■ **Your task**: Having found the line containing "SONAR pin TRIG: RX -> 3" in the records below, copy that line and each later one exactly, dropping pictures.

■ **The data**:
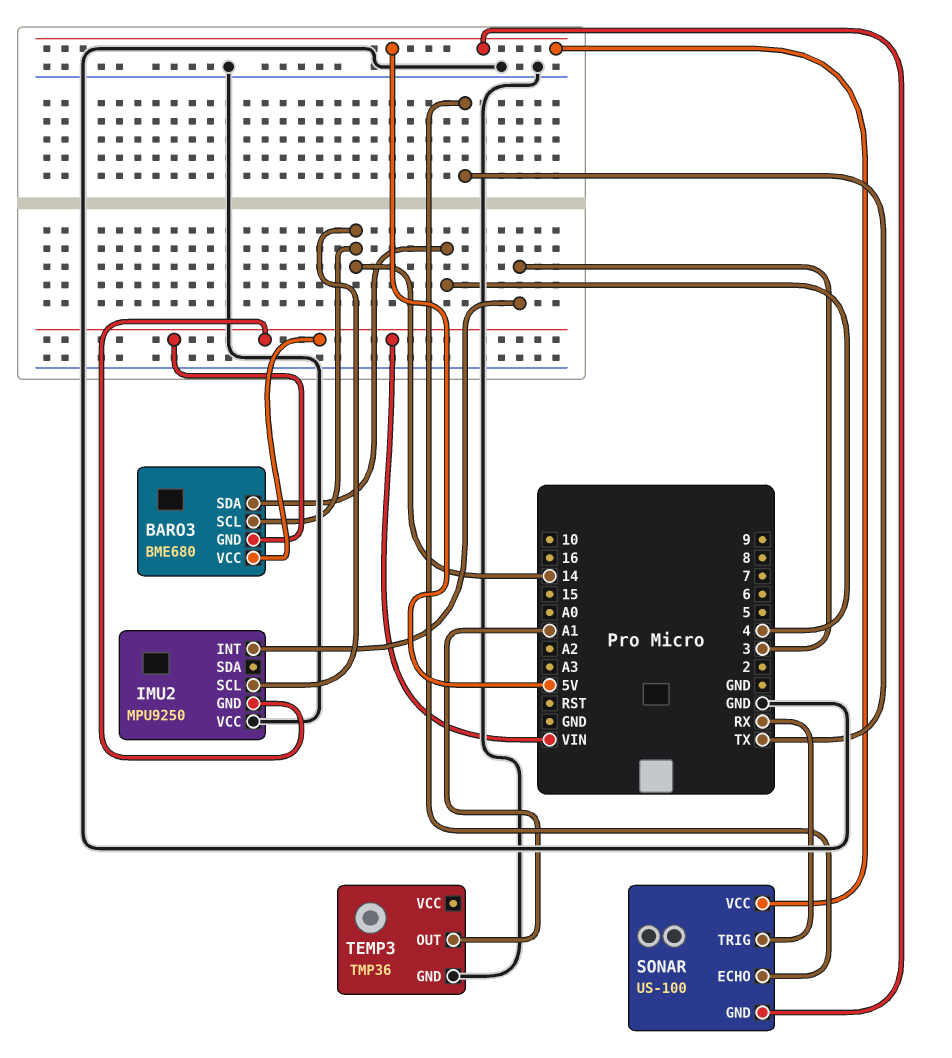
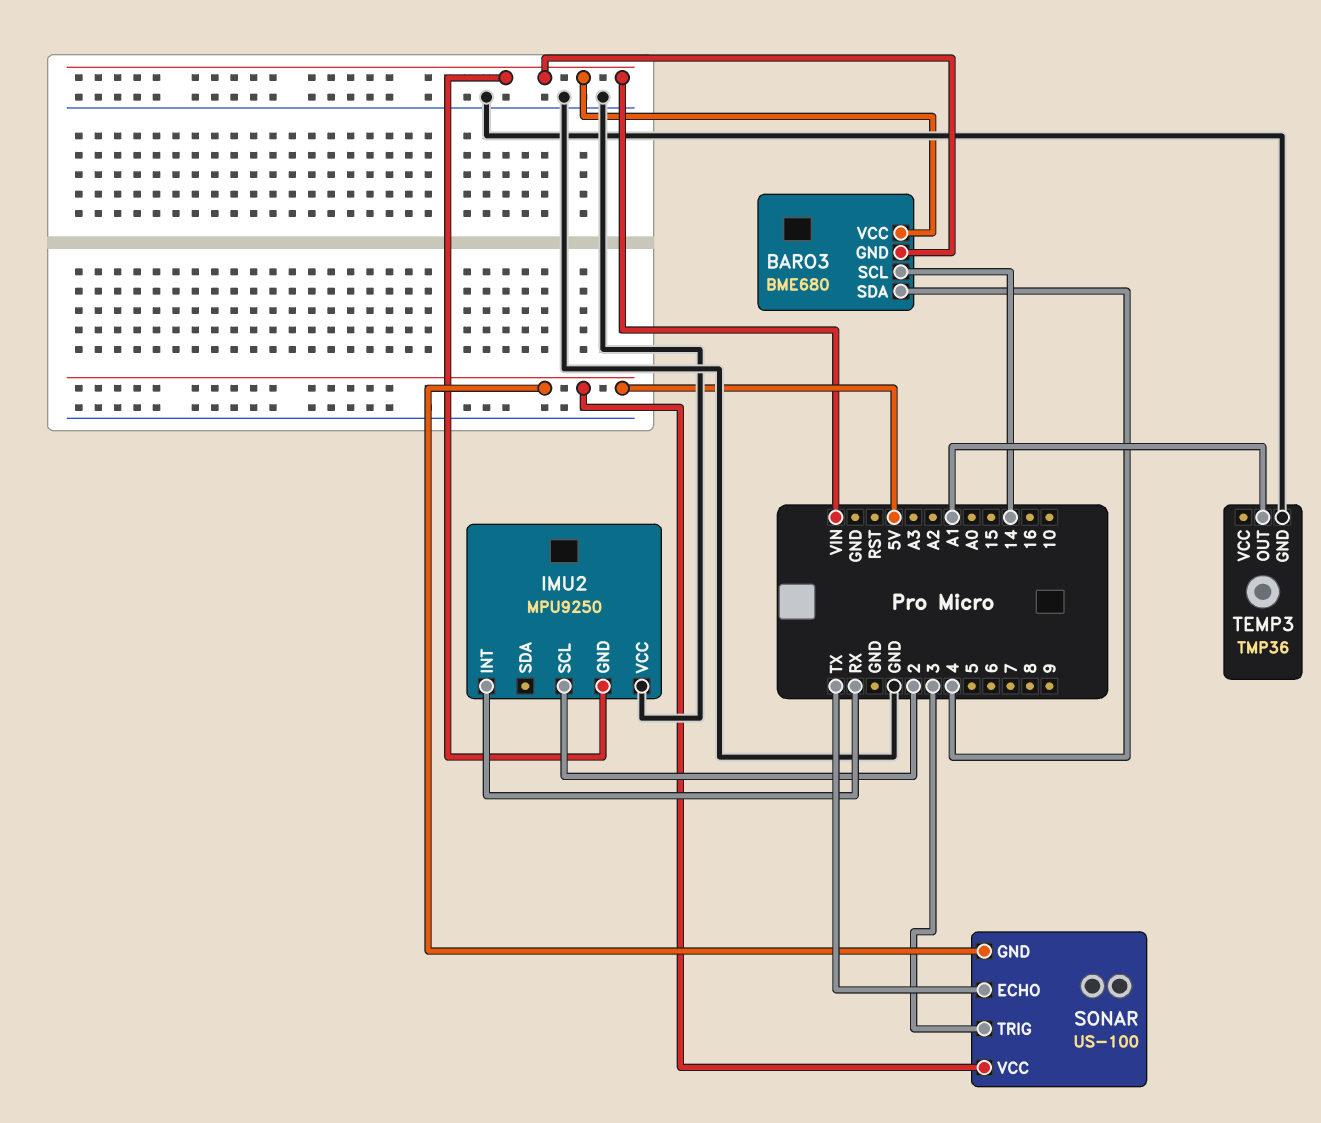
IMU2 pin INT: 3 -> RX
IMU2 pin SCL: 14 -> 2
SONAR pin TRIG: RX -> 3

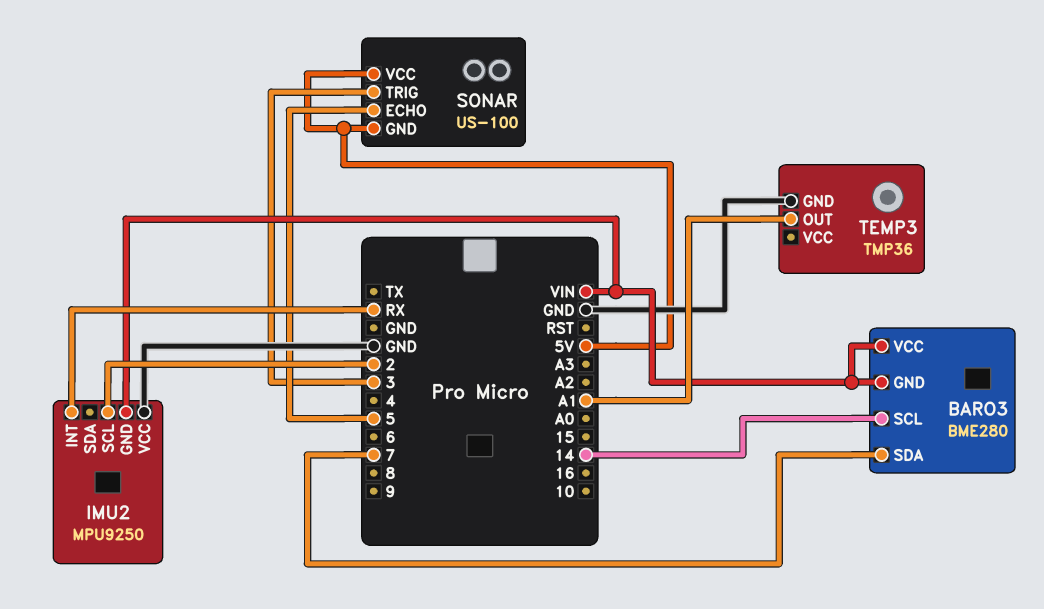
BARO3: BME680 -> BME280
BARO3 pin SDA: 4 -> 7
SONAR pin ECHO: TX -> 5

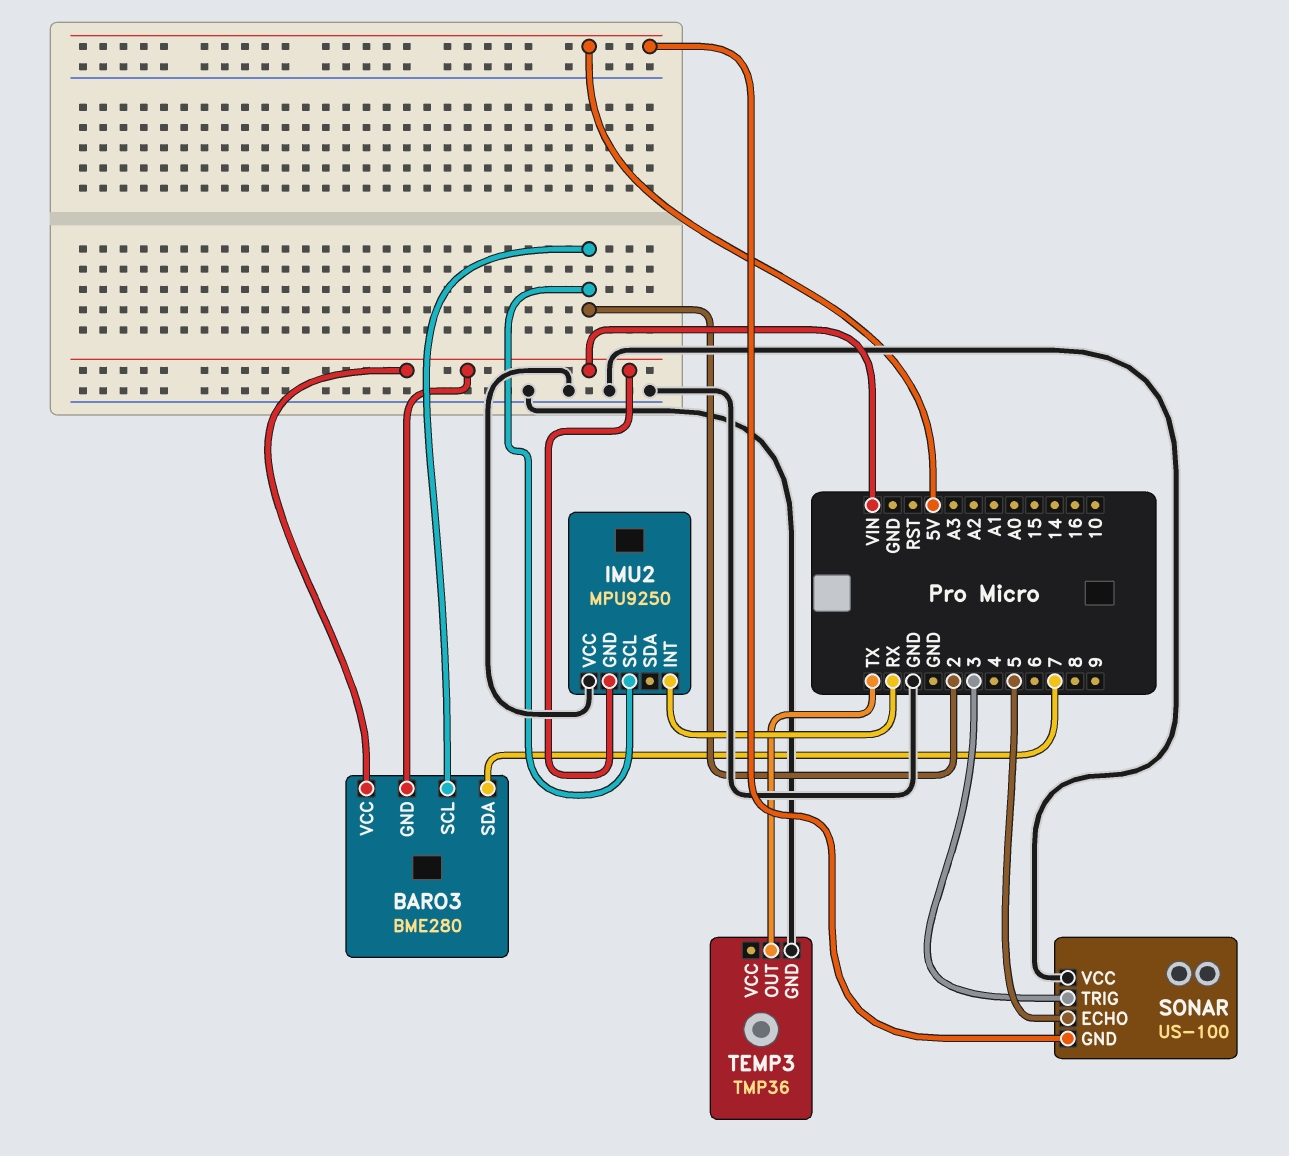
BARO3 pin SCL: 14 -> 2
SONAR pin VCC: 5V -> GND
TEMP3 pin OUT: A1 -> TX

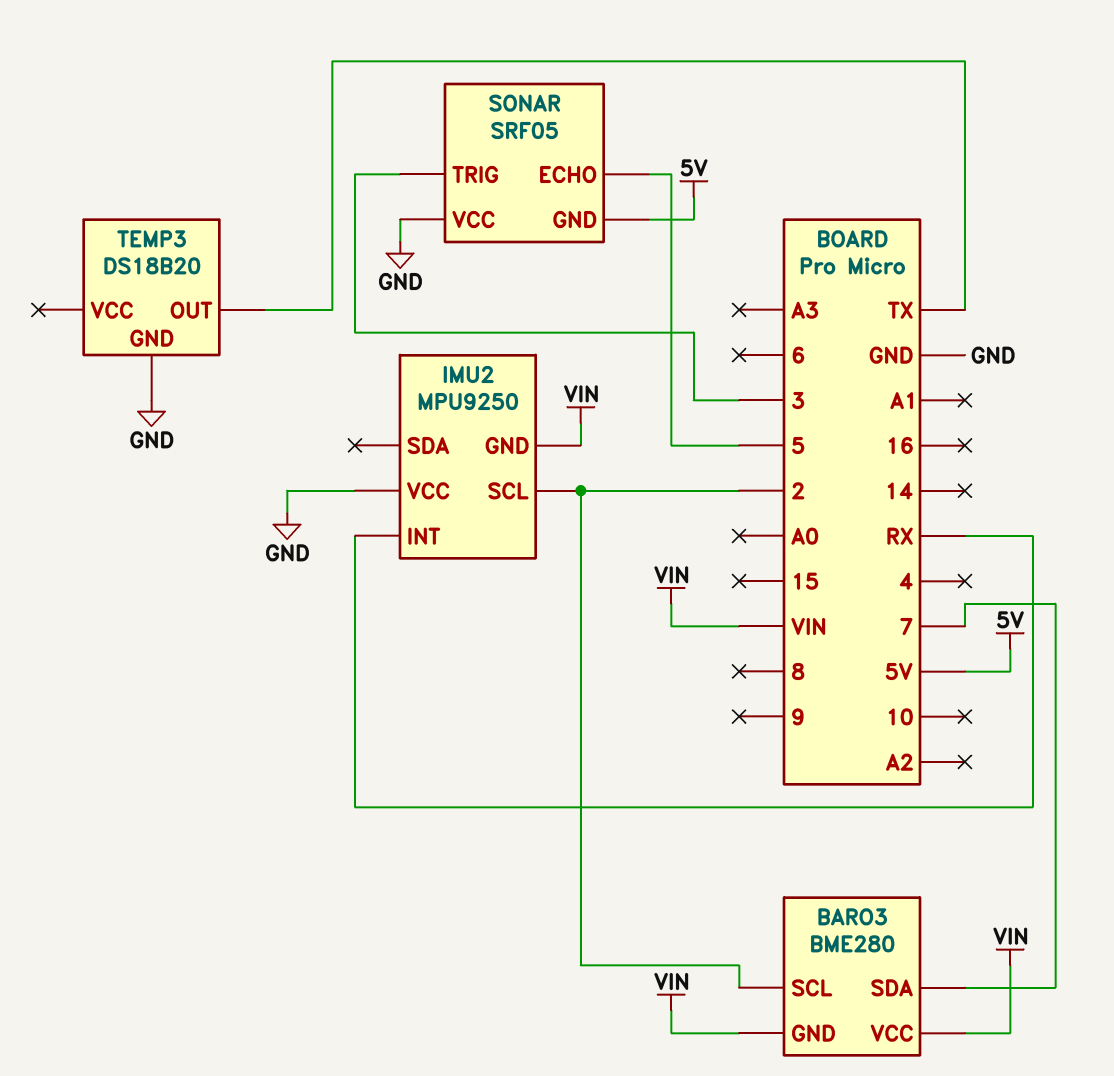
SONAR: US-100 -> SRF05
TEMP3: TMP36 -> DS18B20

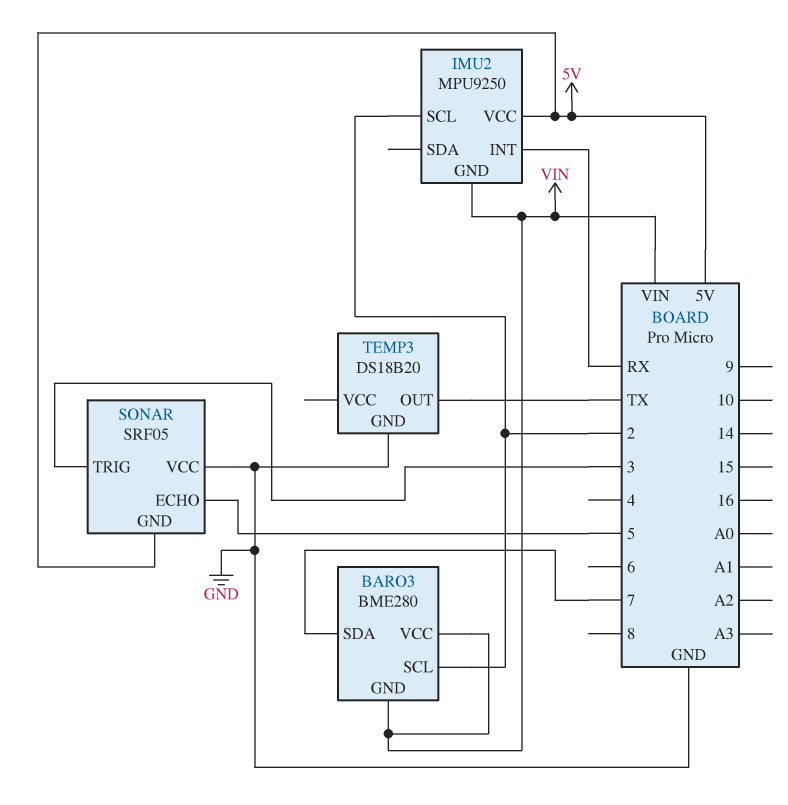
IMU2 pin VCC: GND -> 5V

■ **Solution to the exercise**:
SONAR pin TRIG: RX -> 3

BARO3: BME680 -> BME280
BARO3 pin SDA: 4 -> 7
SONAR pin ECHO: TX -> 5

BARO3 pin SCL: 14 -> 2
SONAR pin VCC: 5V -> GND
TEMP3 pin OUT: A1 -> TX

SONAR: US-100 -> SRF05
TEMP3: TMP36 -> DS18B20

IMU2 pin VCC: GND -> 5V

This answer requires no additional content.